What is required:
Check every line of the material below, and show those that contain "lime".

Given data:
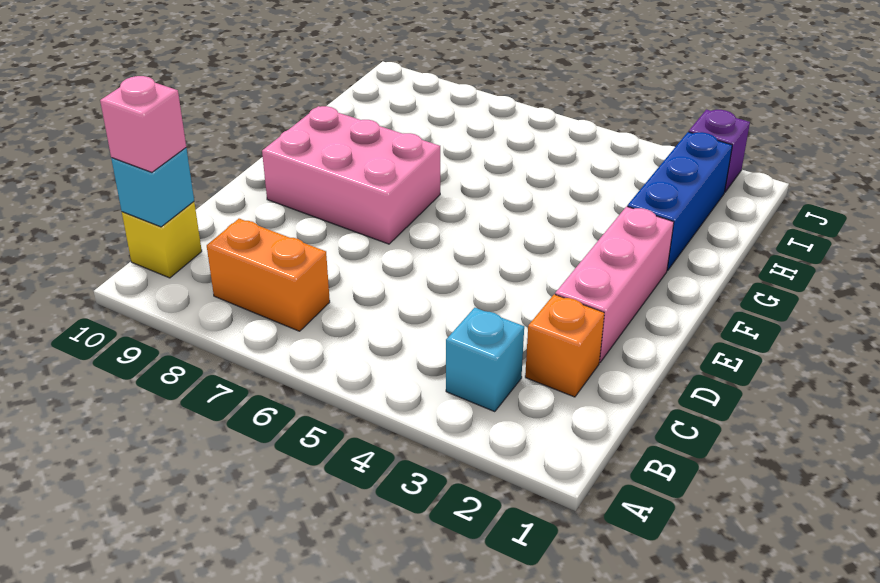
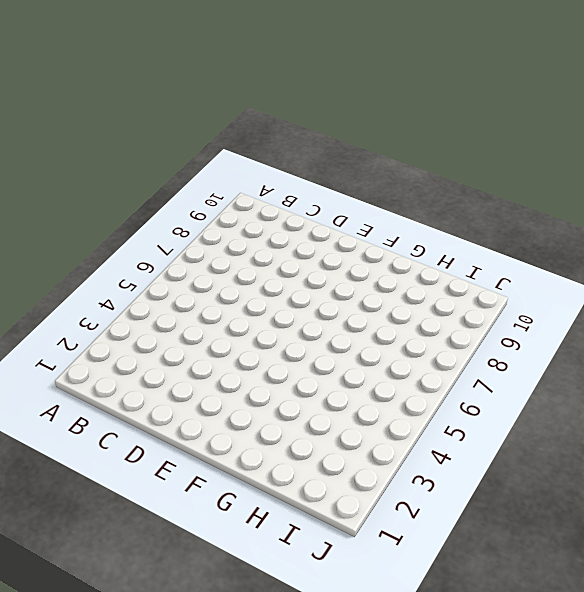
none -> cyan 1x1 brick [446,308,524,412]
none -> orange 1x2 brick [207,219,330,331]

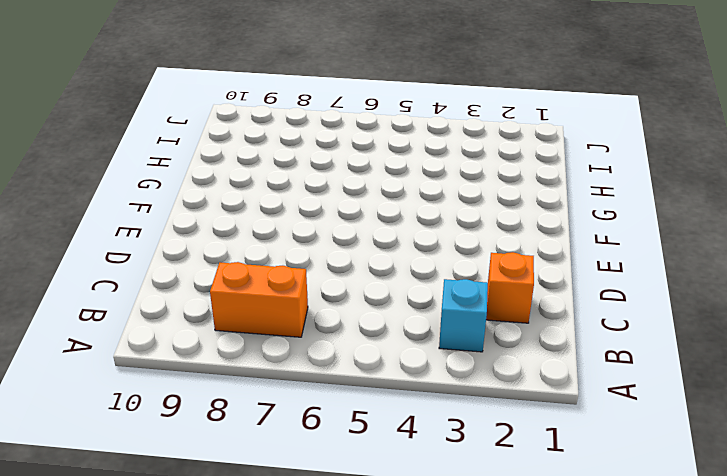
none -> yellow 1x1 brick [122,202,202,278]
none -> pink 1x3 brick [555,206,674,363]

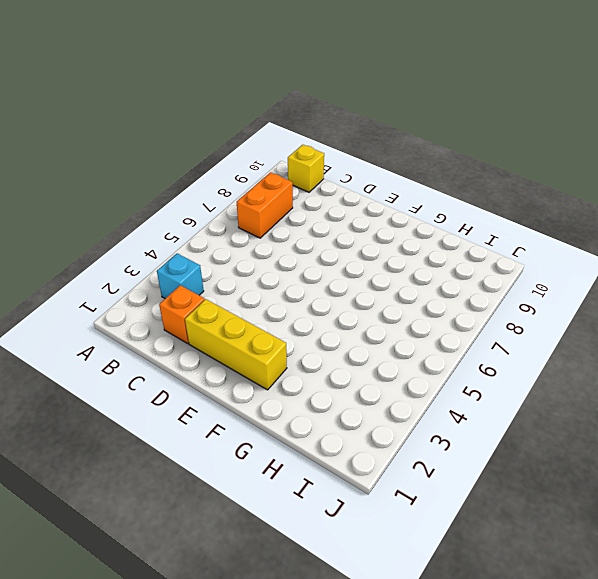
yellow 1x3 brick [185,299,287,390] -> pink 1x3 brick [555,206,674,363]
none -> pink 2x3 brick [262,106,440,244]
none -> blue 1x3 brick [627,132,732,271]

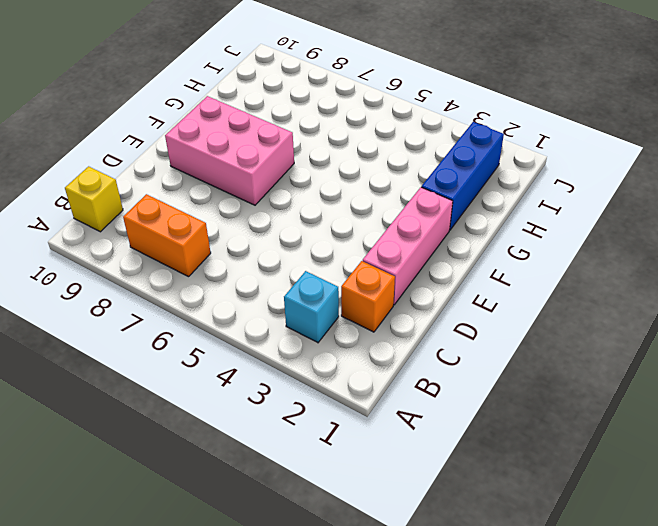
none -> purple 1x1 brick [689,110,750,192]
none -> cyan 1x1 brick [111,148,194,227]

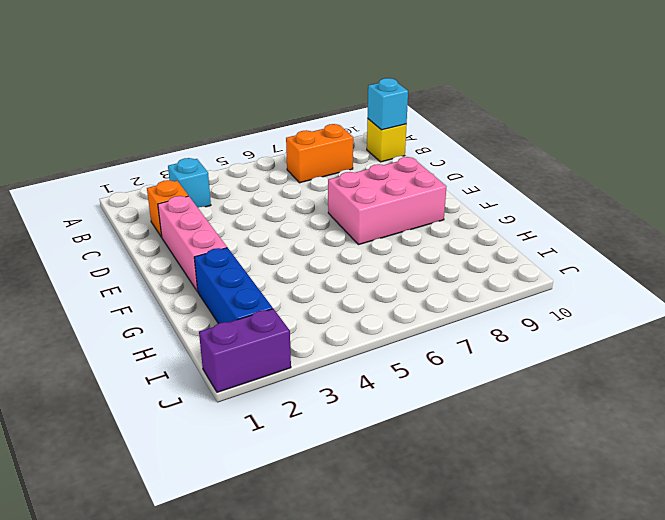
purple 1x2 brick [199,309,291,392] -> purple 1x1 brick [689,110,750,192]
none -> pink 1x1 brick [100,76,186,172]

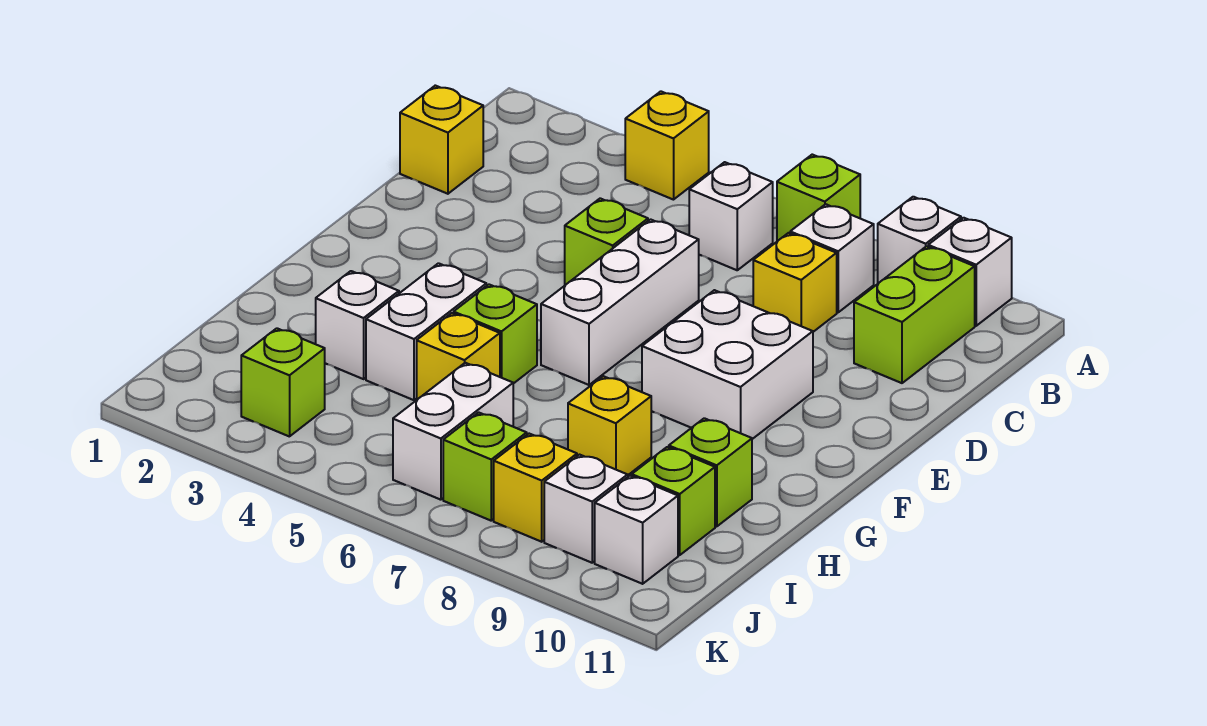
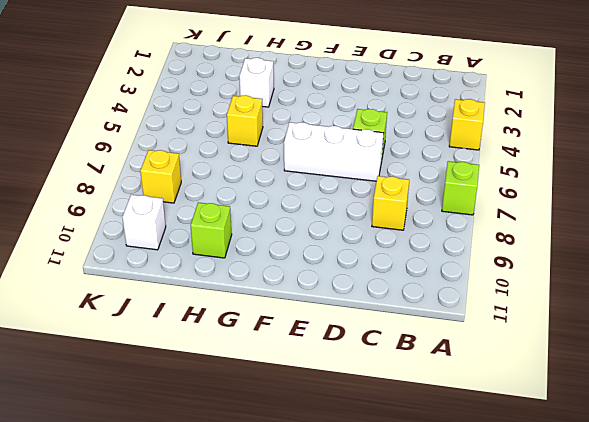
none -> white 1x1 brick [878,197,961,283]
none -> white 1x1 brick [928,218,1012,326]
none -> white 1x1 brick [689,162,773,270]

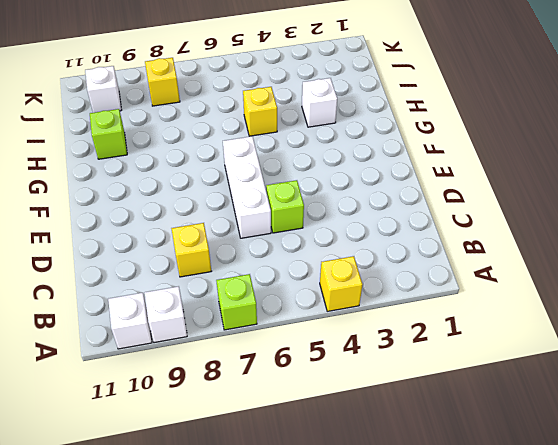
none -> white 1x1 brick [689,162,773,270]
none -> white 1x1 brick [790,204,874,312]
none -> lime 1x2 brick [854,246,975,383]

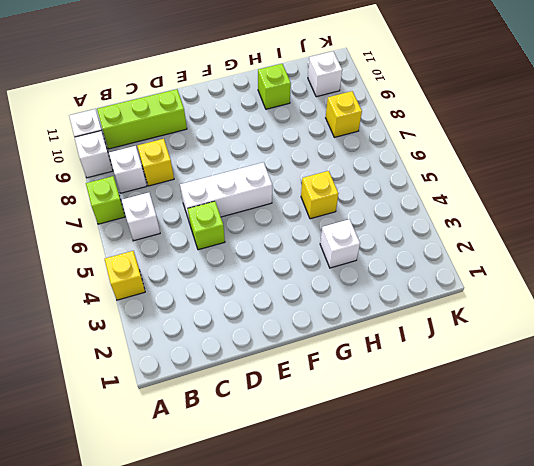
lime 1x3 brick [97,89,187,149] -> lime 1x2 brick [854,246,975,383]
none -> yellow 1x1 brick [400,86,483,194]
none -> white 2x2 brick [642,290,813,439]
none -> white 1x2 brick [366,263,486,400]

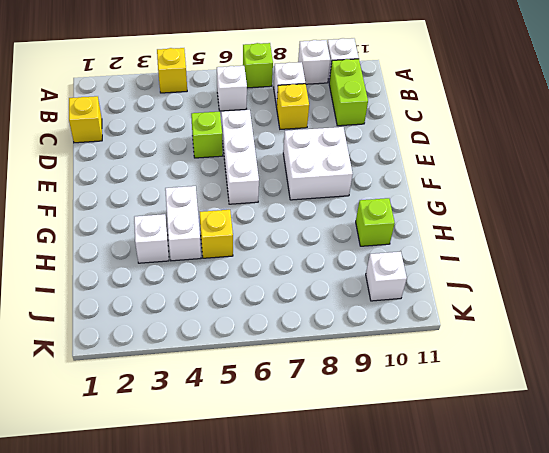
none -> lime 1x1 brick [454,285,537,384]
none -> yellow 1x1 brick [568,376,652,475]
none -> white 1x2 brick [393,363,513,500]

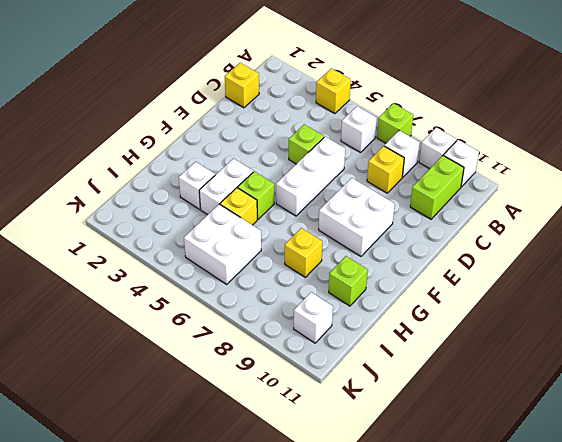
white 2x2 brick [184,204,261,284] -> white 1x2 brick [393,363,513,500]
none -> lime 1x1 brick [632,447,715,555]
none -> lime 1x1 brick [241,328,325,437]
none -> lime 1x1 brick [443,412,527,521]

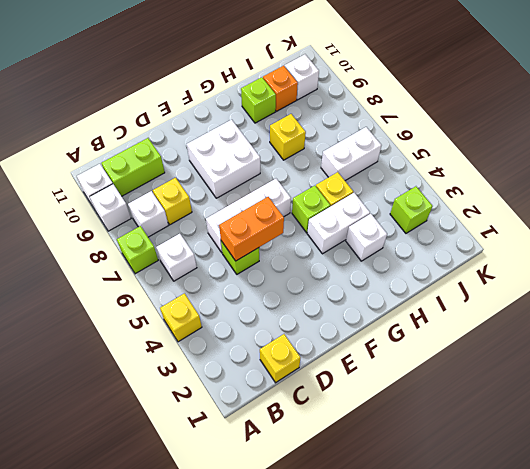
orange 1x2 brick [219,197,284,261] -> none
orange 1x1 brick [263,66,298,111] -> lime 1x1 brick [632,447,715,555]
none -> lime 1x1 brick [443,412,527,521]
none -> yellow 1x1 brick [494,434,577,542]
none -> white 1x1 brick [544,455,628,563]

Solution:
none -> lime 1x2 brick [854,246,975,383]
lime 1x3 brick [97,89,187,149] -> lime 1x2 brick [854,246,975,383]
none -> lime 1x1 brick [454,285,537,384]
none -> lime 1x1 brick [632,447,715,555]
none -> lime 1x1 brick [241,328,325,437]
none -> lime 1x1 brick [443,412,527,521]
orange 1x1 brick [263,66,298,111] -> lime 1x1 brick [632,447,715,555]
none -> lime 1x1 brick [443,412,527,521]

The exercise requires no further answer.